The expected output is the full data, repeated exactly, without pictures.

> **Information supplied**:
···
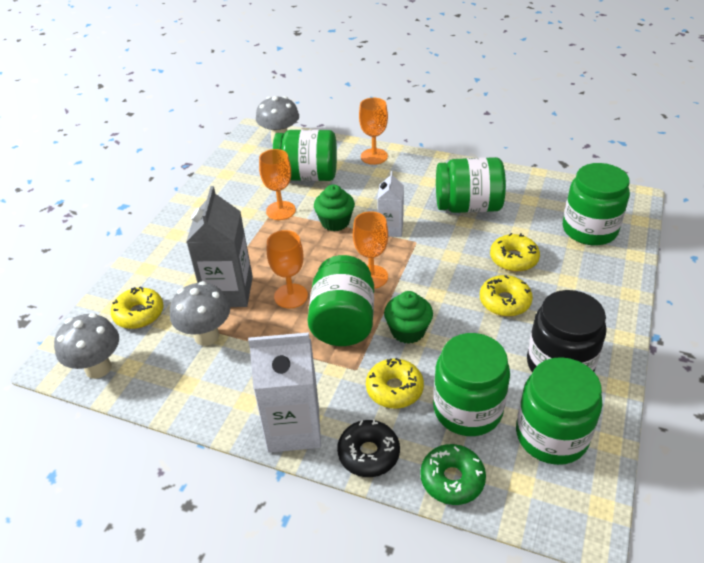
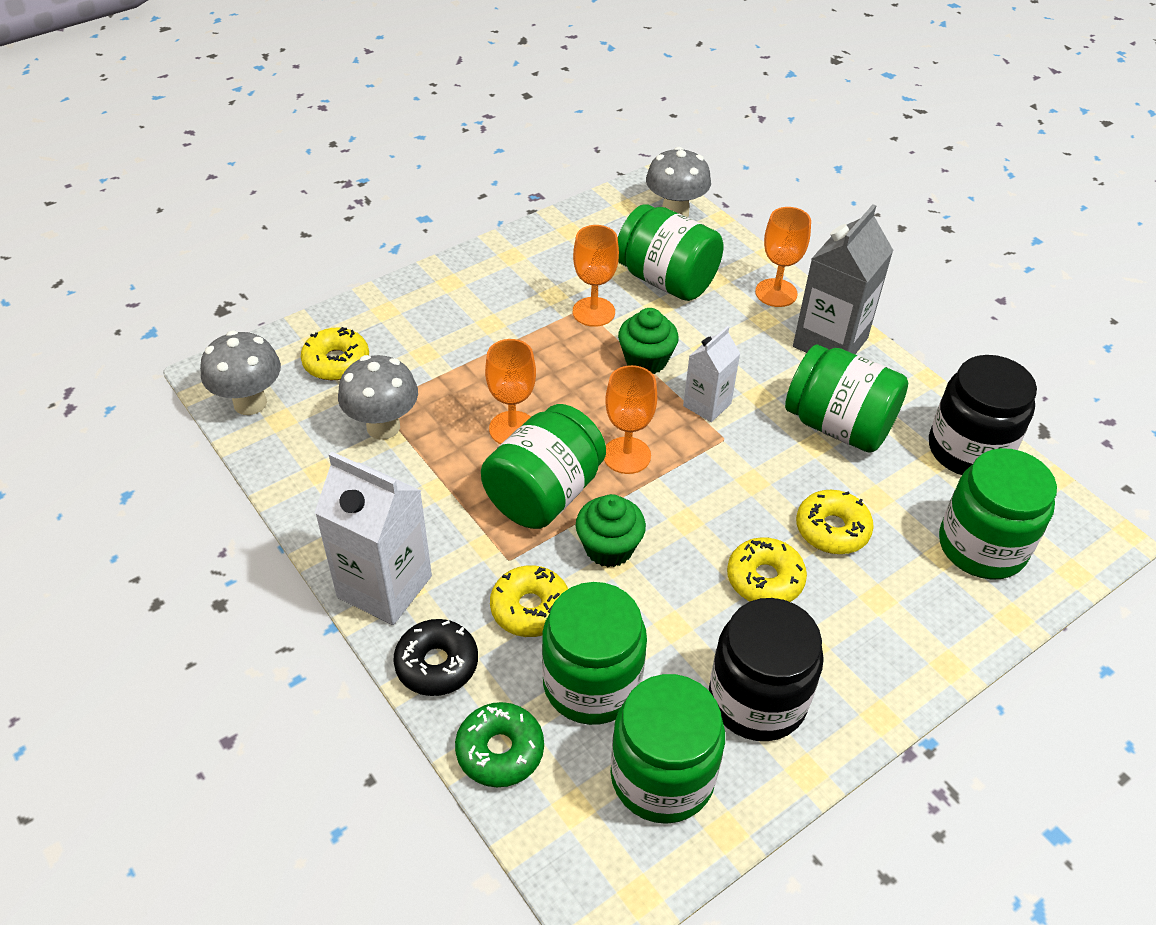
camera: 30 degrees right, 5 degrees up
grey carton [186,186,253,307] -> grey carton moved to [793,204,894,354]
none -> black jar [929,355,1037,475]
···
> **Problem solution**:
camera: 30 degrees right, 5 degrees up
grey carton [186,186,253,307] -> grey carton moved to [793,204,894,354]
none -> black jar [929,355,1037,475]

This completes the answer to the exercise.